== Supplied entries ==
»»
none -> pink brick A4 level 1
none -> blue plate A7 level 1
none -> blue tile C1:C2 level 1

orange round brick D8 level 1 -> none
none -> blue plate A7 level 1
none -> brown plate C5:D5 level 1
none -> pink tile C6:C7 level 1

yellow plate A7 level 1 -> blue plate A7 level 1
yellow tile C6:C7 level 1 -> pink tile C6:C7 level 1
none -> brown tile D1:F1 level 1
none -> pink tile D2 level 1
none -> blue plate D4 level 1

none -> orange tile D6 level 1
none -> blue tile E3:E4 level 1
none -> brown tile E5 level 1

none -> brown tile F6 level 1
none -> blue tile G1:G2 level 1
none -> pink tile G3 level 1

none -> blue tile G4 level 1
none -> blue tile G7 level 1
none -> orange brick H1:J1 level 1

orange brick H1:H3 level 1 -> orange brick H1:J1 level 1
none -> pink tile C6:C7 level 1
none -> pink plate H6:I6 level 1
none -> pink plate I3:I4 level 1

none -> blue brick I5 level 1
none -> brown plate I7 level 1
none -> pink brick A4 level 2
««
== Task directions ==
For the string "brown", find every line of the material that contains it, and copy each one.

== Task output ==
none -> brown plate C5:D5 level 1
none -> brown tile D1:F1 level 1
none -> brown tile E5 level 1
none -> brown tile F6 level 1
none -> brown plate I7 level 1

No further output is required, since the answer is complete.